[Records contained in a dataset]
###
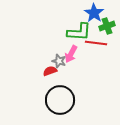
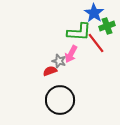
red line: rotated 45 degrees clockwise
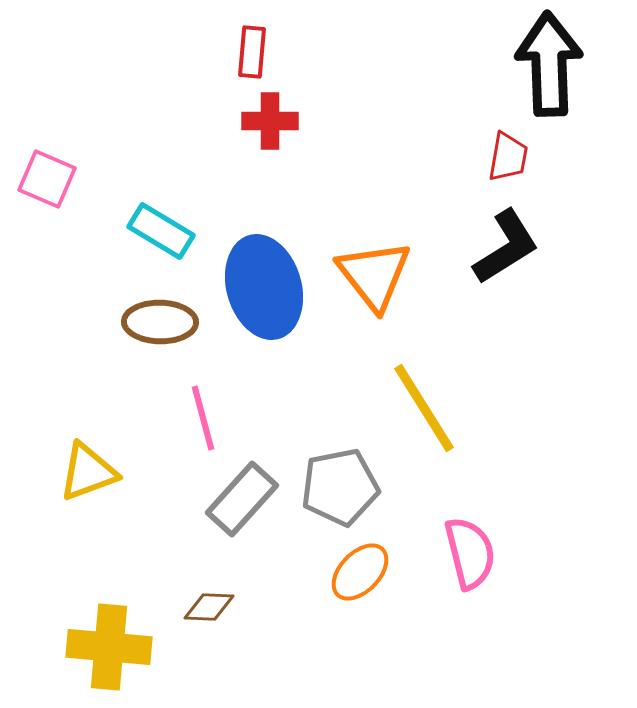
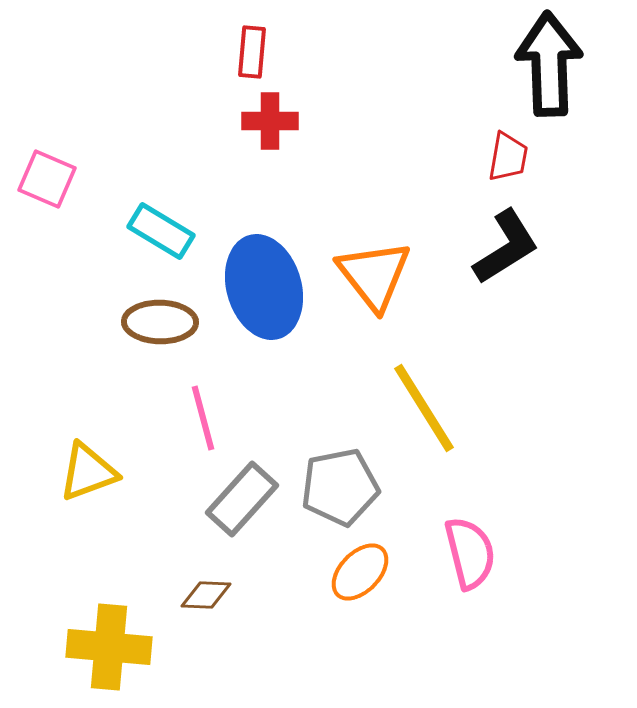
brown diamond: moved 3 px left, 12 px up
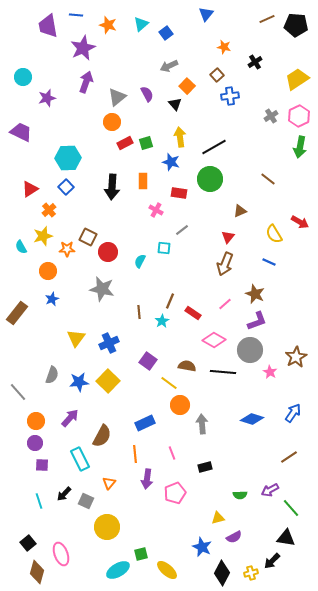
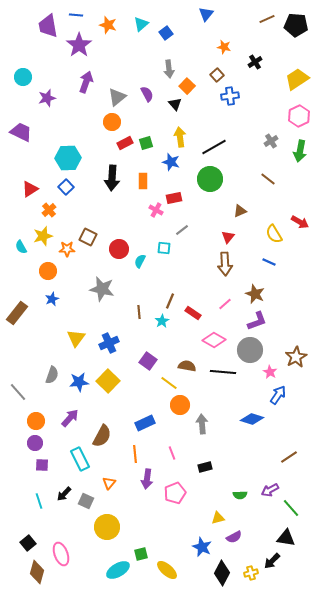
purple star at (83, 48): moved 4 px left, 3 px up; rotated 10 degrees counterclockwise
gray arrow at (169, 66): moved 3 px down; rotated 72 degrees counterclockwise
gray cross at (271, 116): moved 25 px down
green arrow at (300, 147): moved 4 px down
black arrow at (112, 187): moved 9 px up
red rectangle at (179, 193): moved 5 px left, 5 px down; rotated 21 degrees counterclockwise
red circle at (108, 252): moved 11 px right, 3 px up
brown arrow at (225, 264): rotated 25 degrees counterclockwise
blue arrow at (293, 413): moved 15 px left, 18 px up
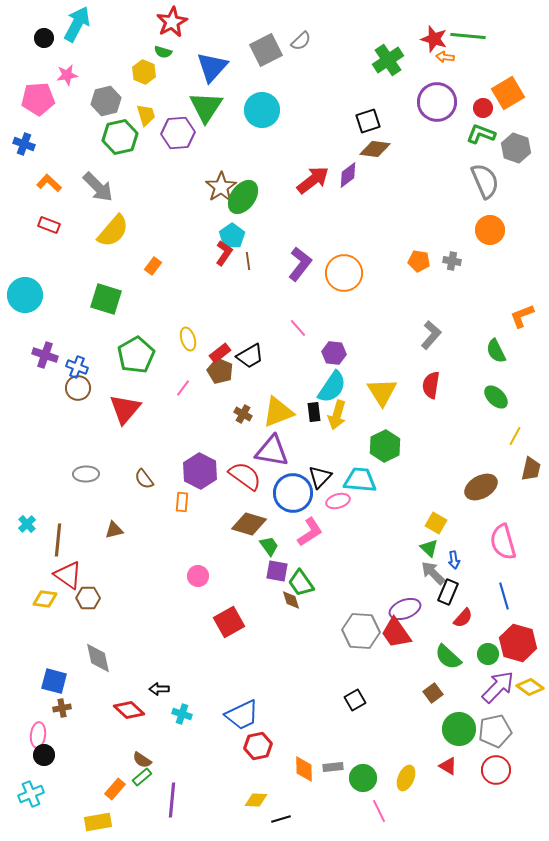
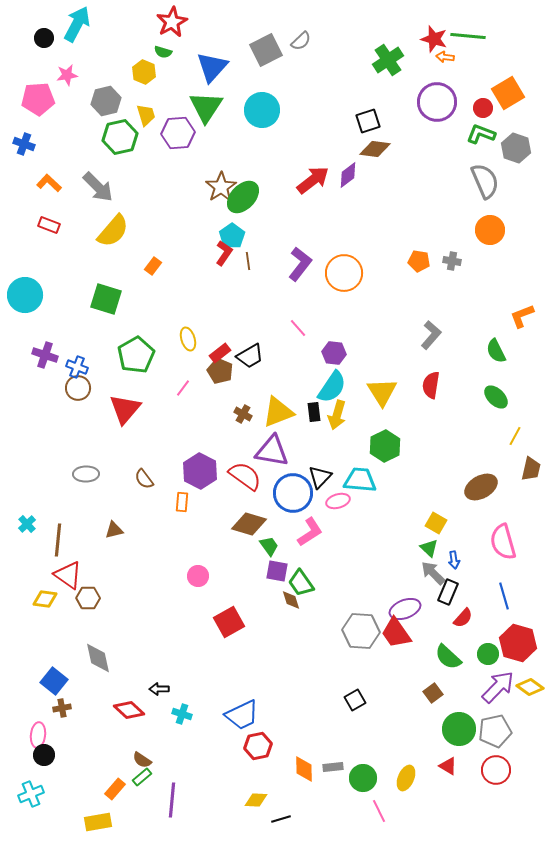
green ellipse at (243, 197): rotated 8 degrees clockwise
blue square at (54, 681): rotated 24 degrees clockwise
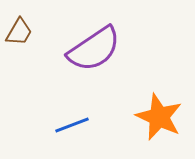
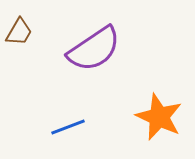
blue line: moved 4 px left, 2 px down
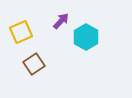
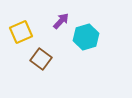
cyan hexagon: rotated 15 degrees clockwise
brown square: moved 7 px right, 5 px up; rotated 20 degrees counterclockwise
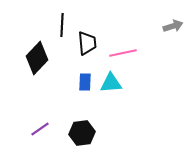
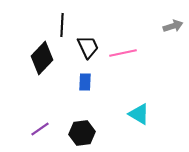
black trapezoid: moved 1 px right, 4 px down; rotated 20 degrees counterclockwise
black diamond: moved 5 px right
cyan triangle: moved 28 px right, 31 px down; rotated 35 degrees clockwise
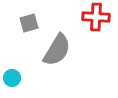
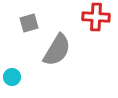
cyan circle: moved 1 px up
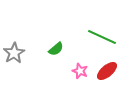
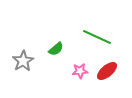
green line: moved 5 px left
gray star: moved 9 px right, 8 px down
pink star: rotated 28 degrees counterclockwise
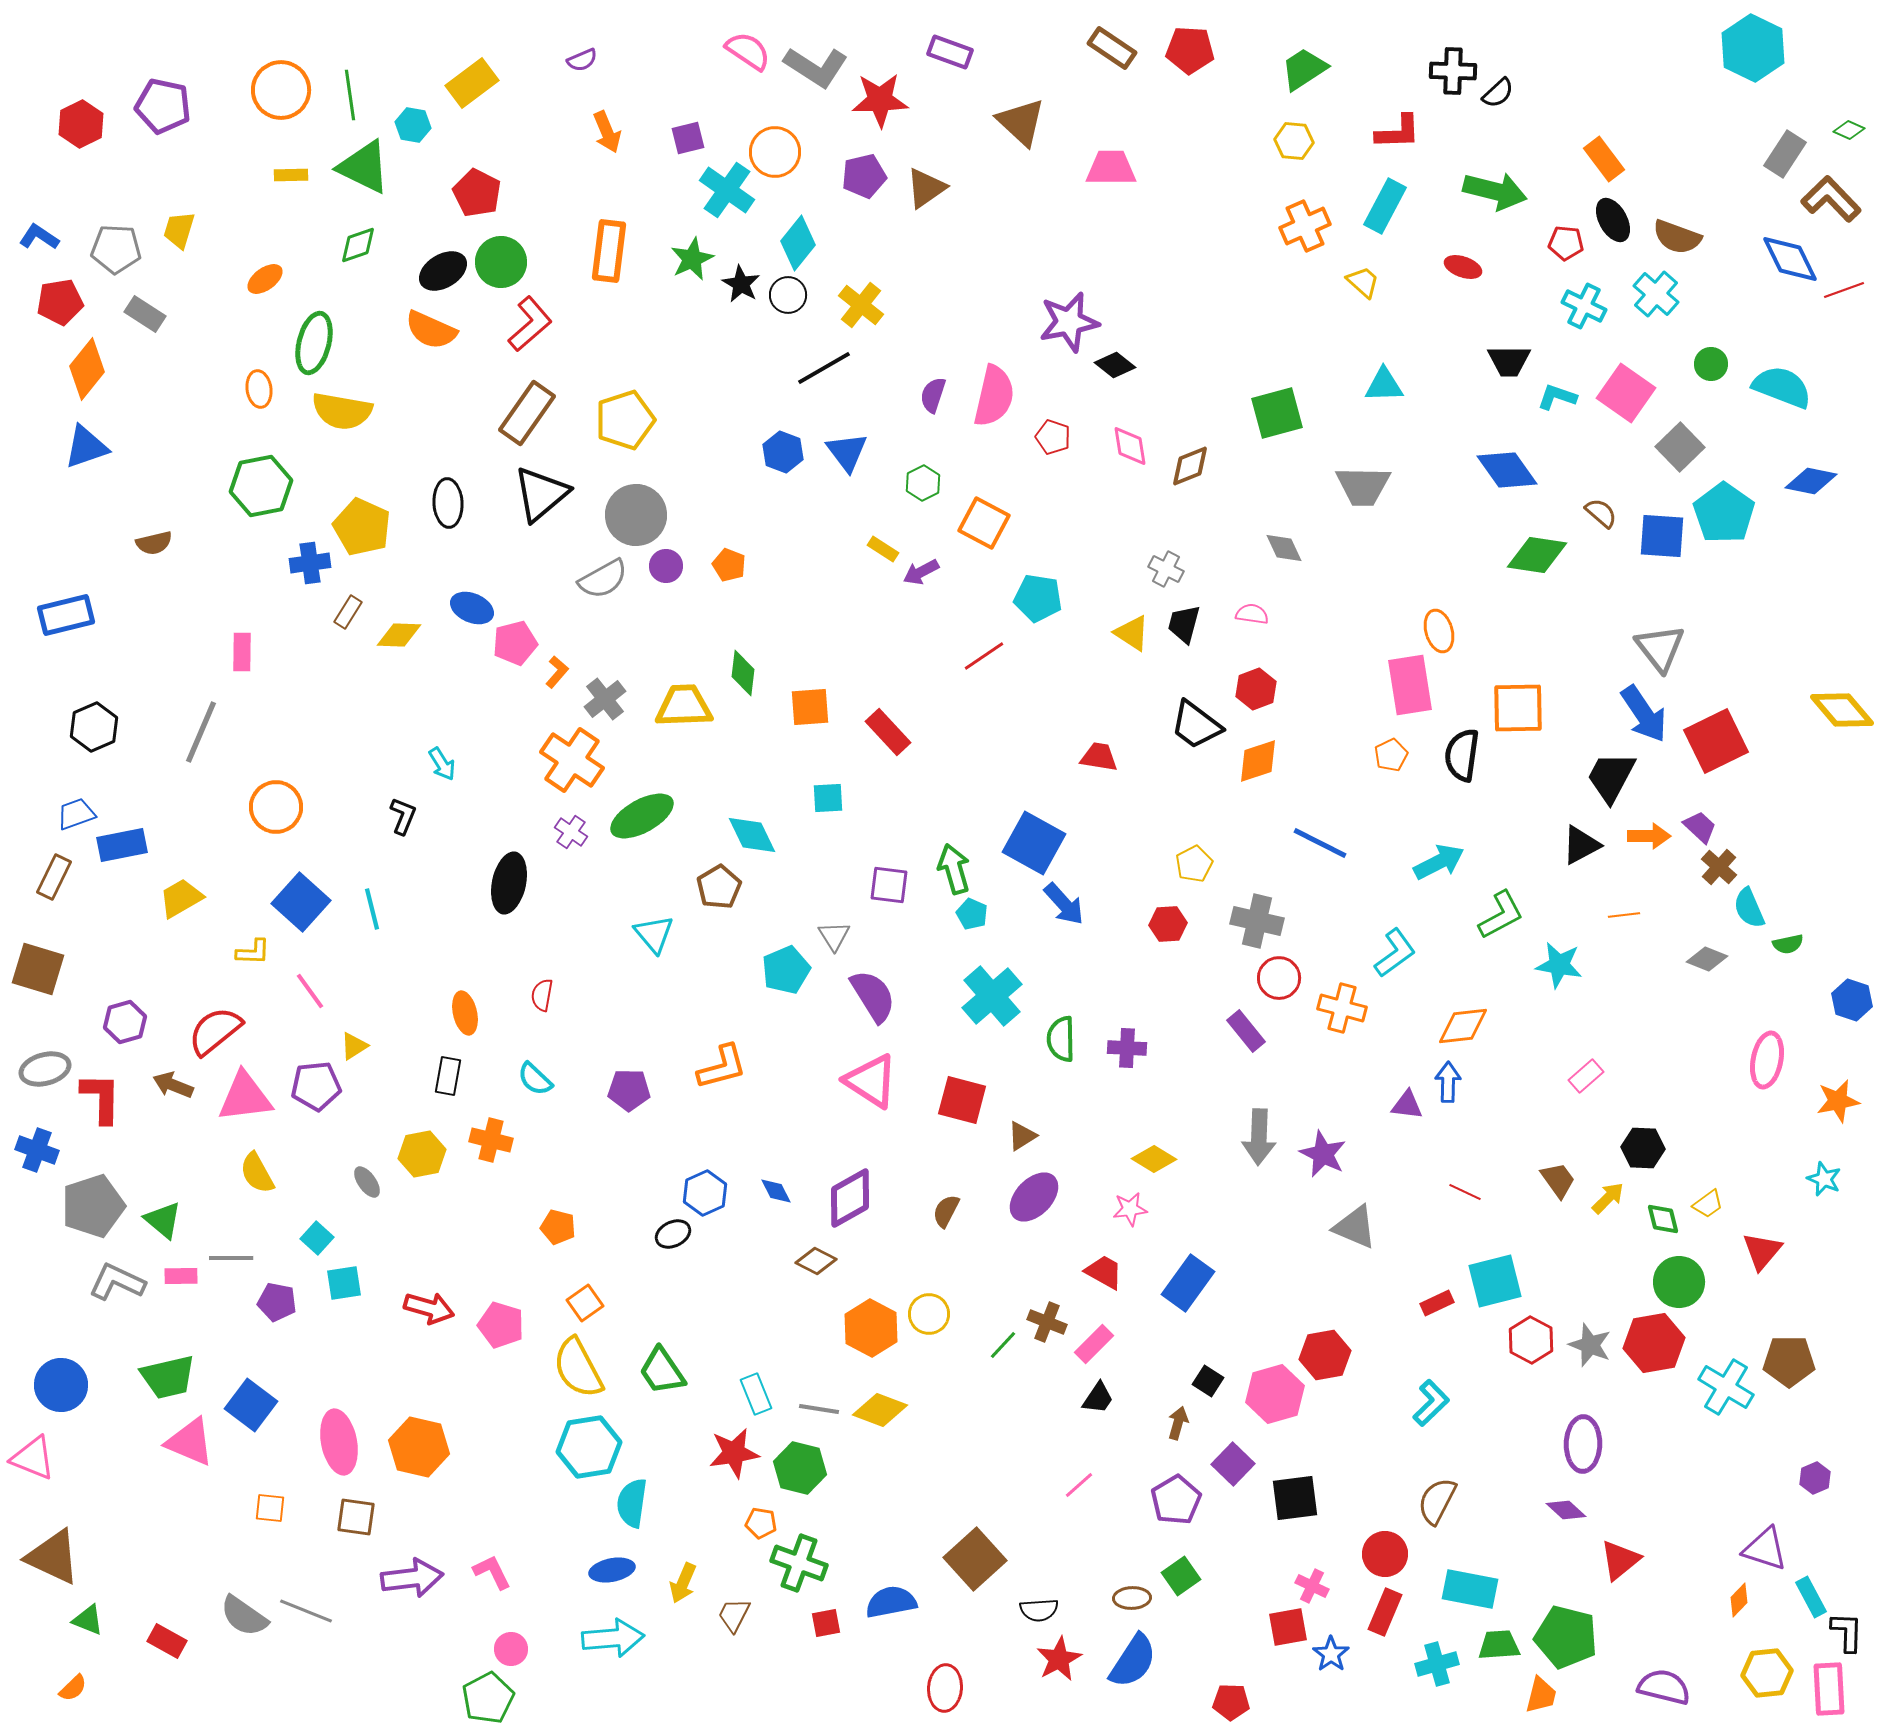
###
- YOUR GOAL
Pictures should be left out when the records above are restated exactly.

- RESULT
red line: rotated 45 degrees clockwise
brown diamond: moved 3 px left, 12 px up
purple star at (83, 48): moved 4 px left, 3 px up; rotated 10 degrees counterclockwise
gray arrow at (169, 66): moved 3 px down; rotated 72 degrees counterclockwise
gray cross at (271, 116): moved 25 px down
green arrow at (300, 147): moved 4 px down
black arrow at (112, 187): moved 9 px up
red rectangle at (179, 193): moved 5 px left, 5 px down; rotated 21 degrees counterclockwise
red circle at (108, 252): moved 11 px right, 3 px up
brown arrow at (225, 264): rotated 25 degrees counterclockwise
blue arrow at (293, 413): moved 15 px left, 18 px up
green ellipse at (243, 197): rotated 8 degrees clockwise
blue square at (54, 681): rotated 24 degrees clockwise
blue line: moved 4 px left, 2 px down
cyan hexagon: rotated 15 degrees clockwise
brown square: moved 7 px right, 5 px up; rotated 20 degrees counterclockwise
black trapezoid: moved 1 px right, 4 px down; rotated 20 degrees counterclockwise
black diamond: moved 5 px right
cyan triangle: moved 28 px right, 31 px down; rotated 35 degrees clockwise
cyan circle: moved 1 px up
green line: moved 5 px left
gray star: moved 9 px right, 8 px down
pink star: rotated 28 degrees counterclockwise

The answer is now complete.